Information shown section start

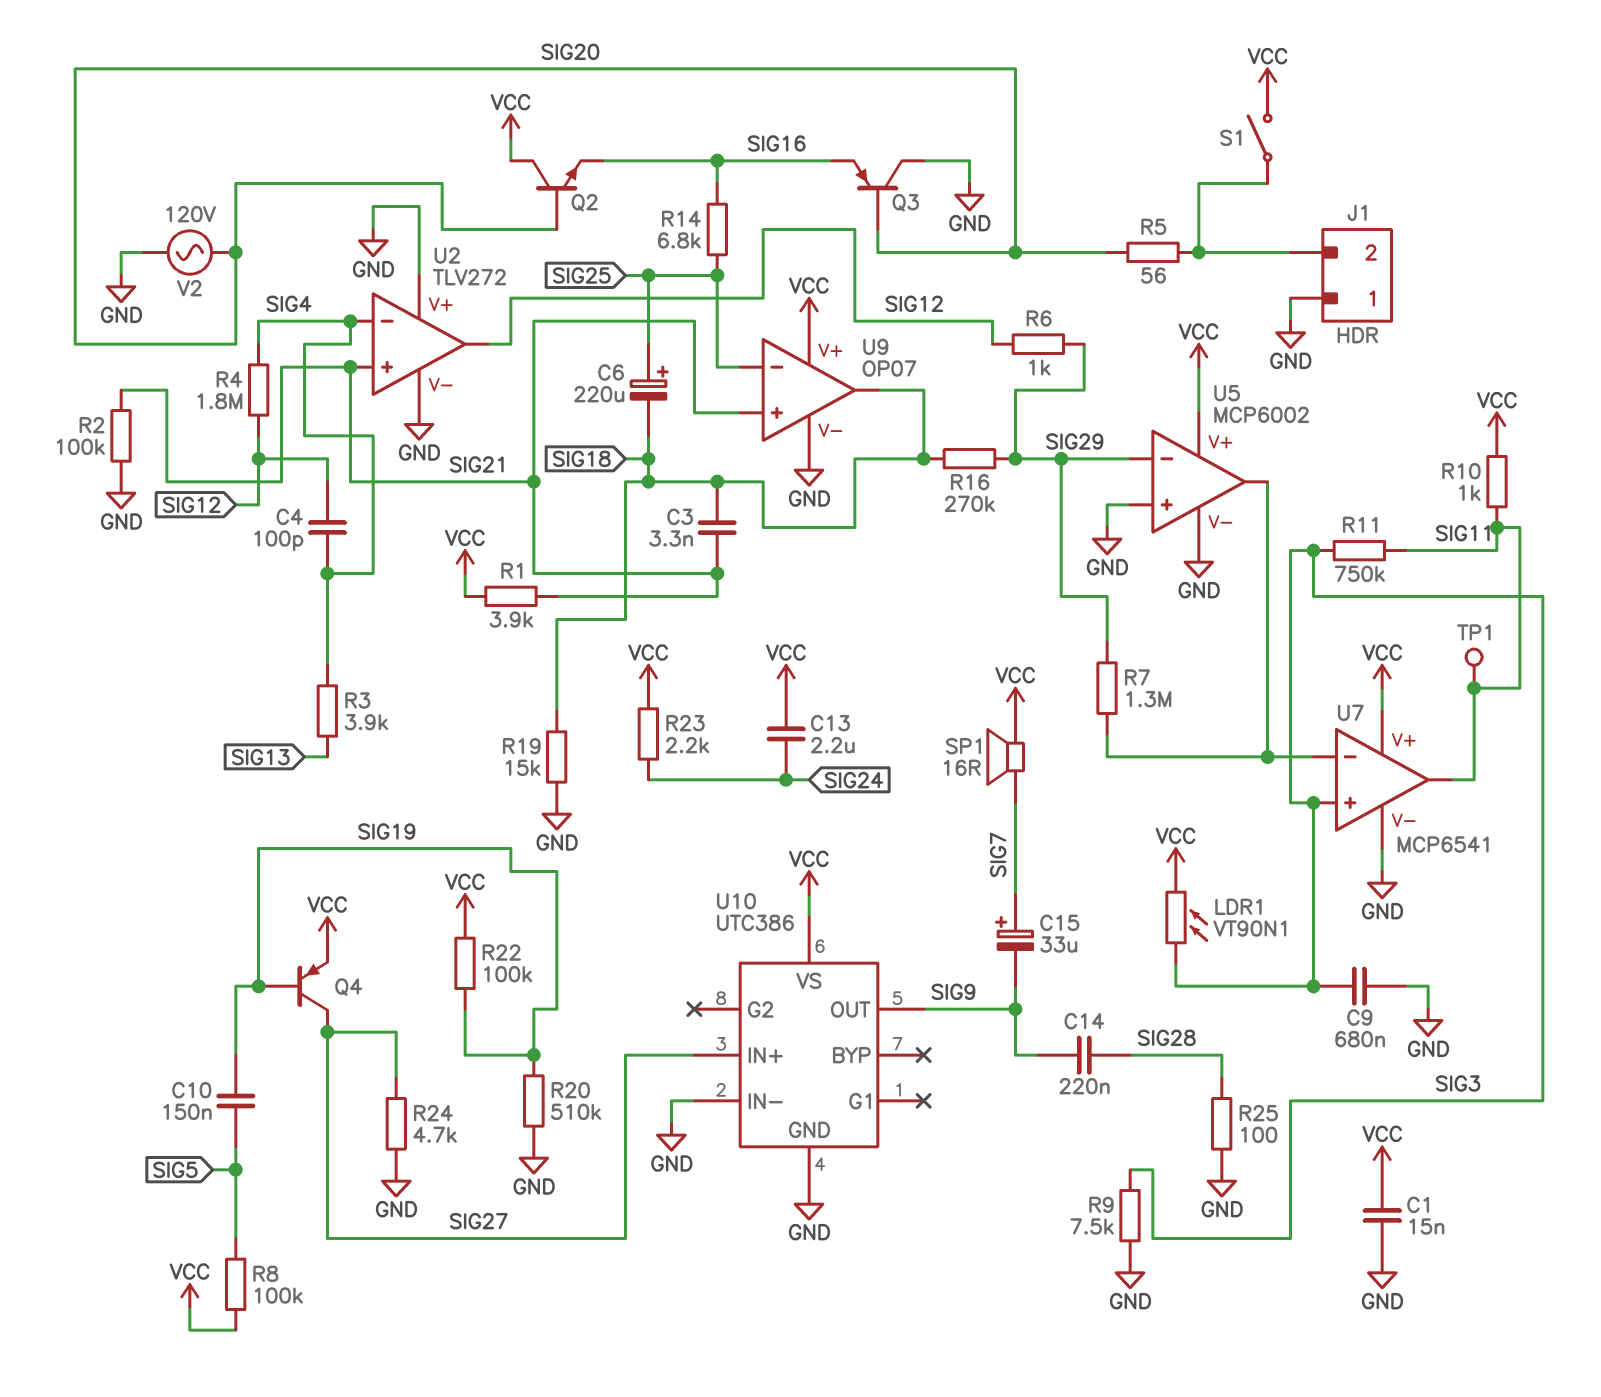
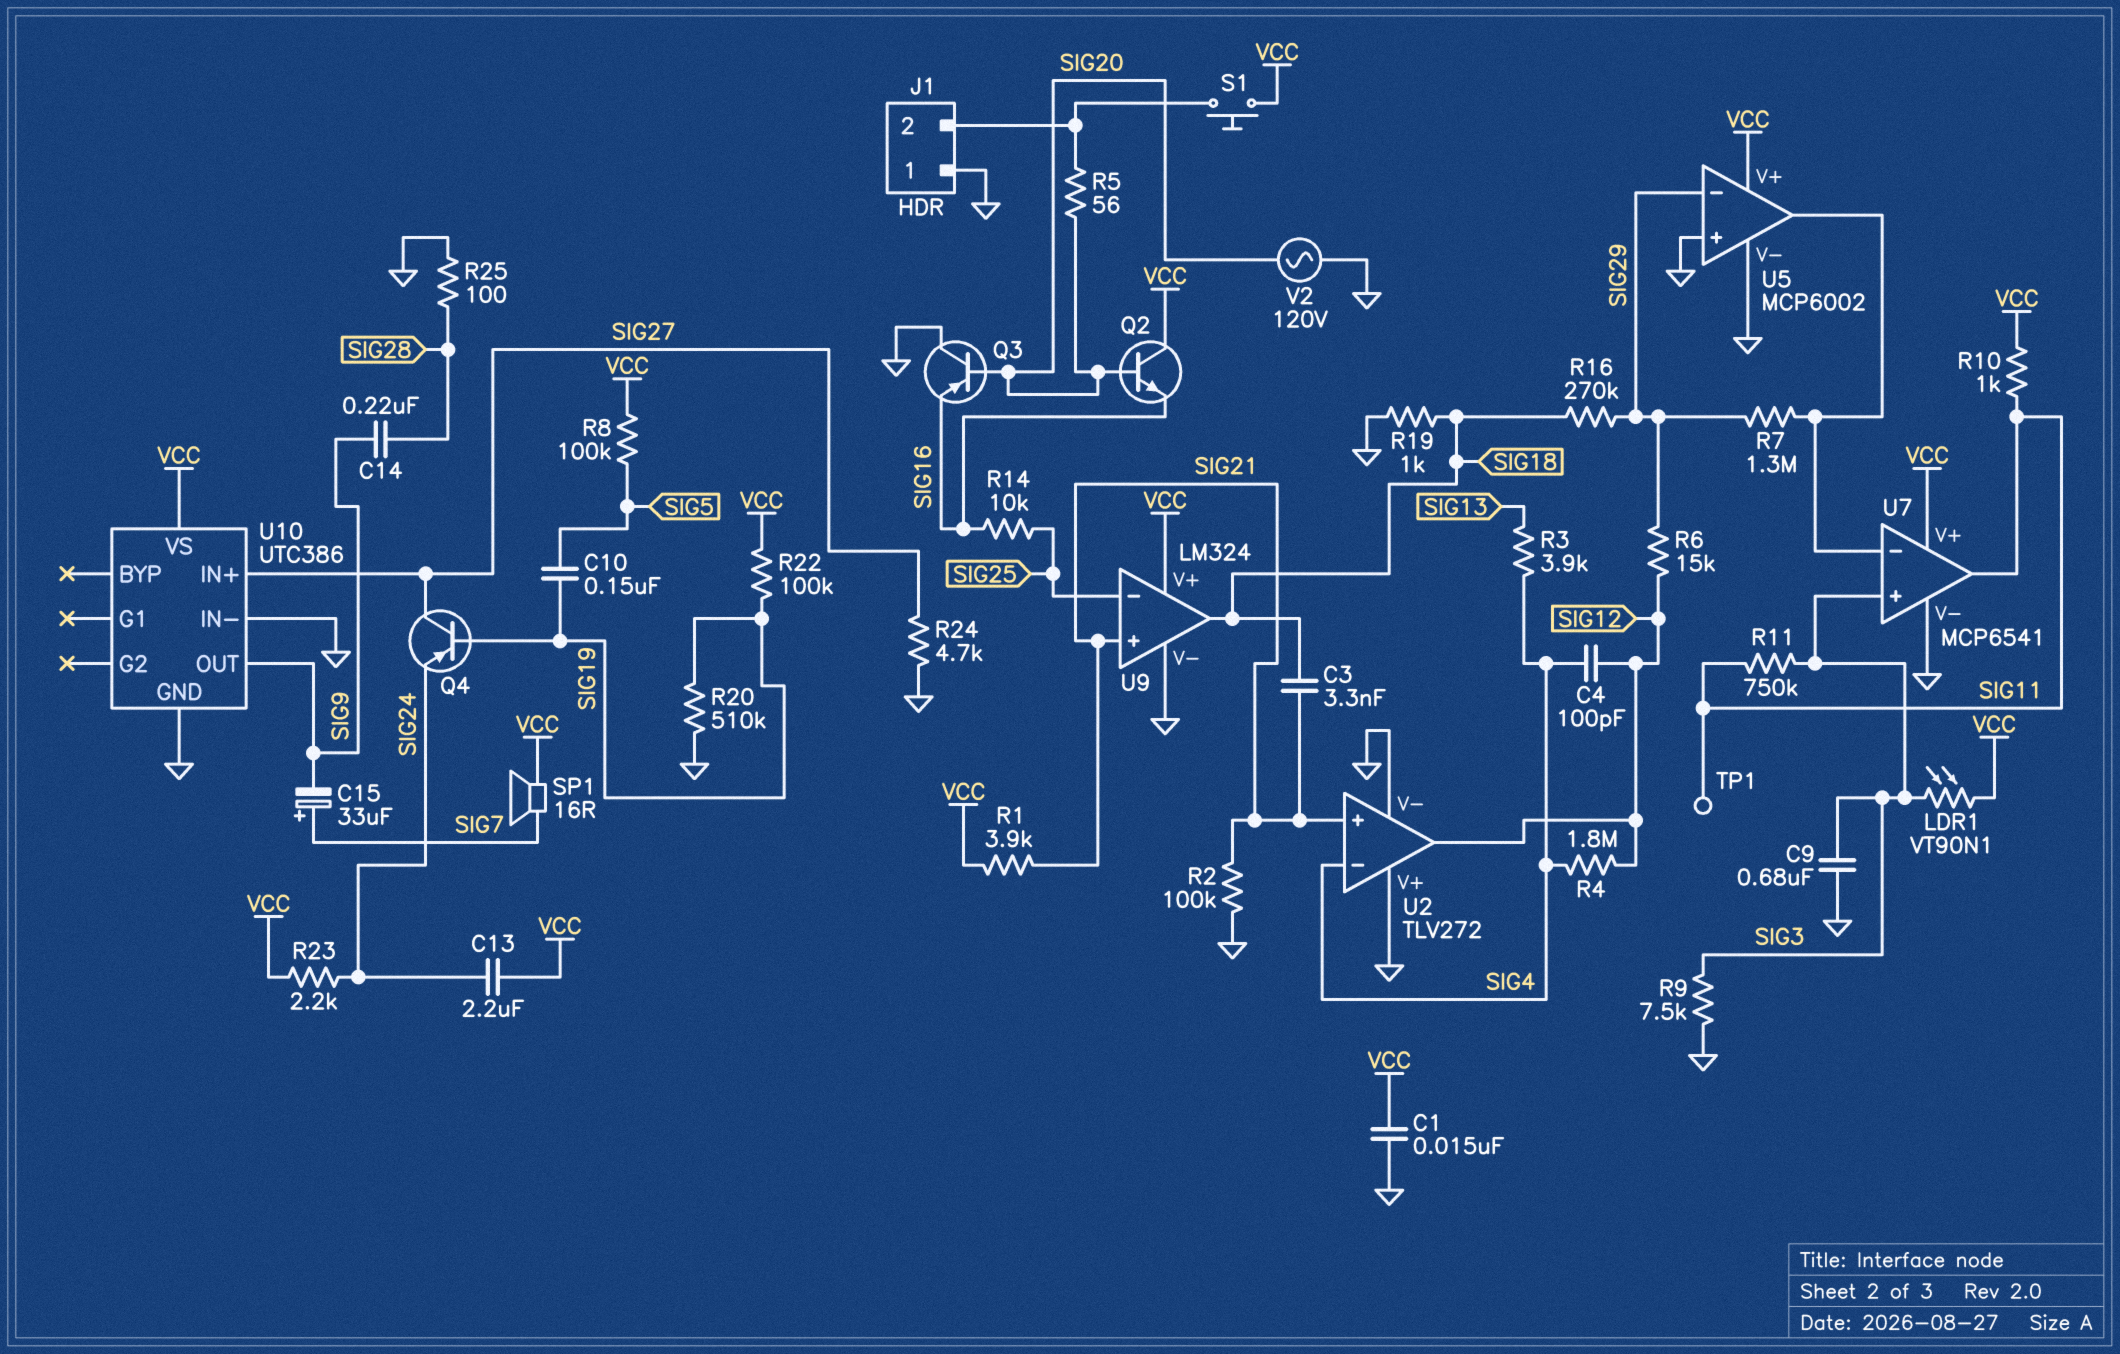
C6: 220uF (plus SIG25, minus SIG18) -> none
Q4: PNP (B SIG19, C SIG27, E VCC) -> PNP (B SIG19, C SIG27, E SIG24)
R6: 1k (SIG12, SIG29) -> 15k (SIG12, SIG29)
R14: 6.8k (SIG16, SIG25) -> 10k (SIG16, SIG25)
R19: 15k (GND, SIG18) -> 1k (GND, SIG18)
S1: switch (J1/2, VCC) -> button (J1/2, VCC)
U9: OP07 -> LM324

Information shown section end

Task prompt –
Beginning with the line that contains "Q4: PNP (B SIG19, C", restate word for word each line through the last one in the data, and write nothing more.

Written response –
Q4: PNP (B SIG19, C SIG27, E VCC) -> PNP (B SIG19, C SIG27, E SIG24)
R6: 1k (SIG12, SIG29) -> 15k (SIG12, SIG29)
R14: 6.8k (SIG16, SIG25) -> 10k (SIG16, SIG25)
R19: 15k (GND, SIG18) -> 1k (GND, SIG18)
S1: switch (J1/2, VCC) -> button (J1/2, VCC)
U9: OP07 -> LM324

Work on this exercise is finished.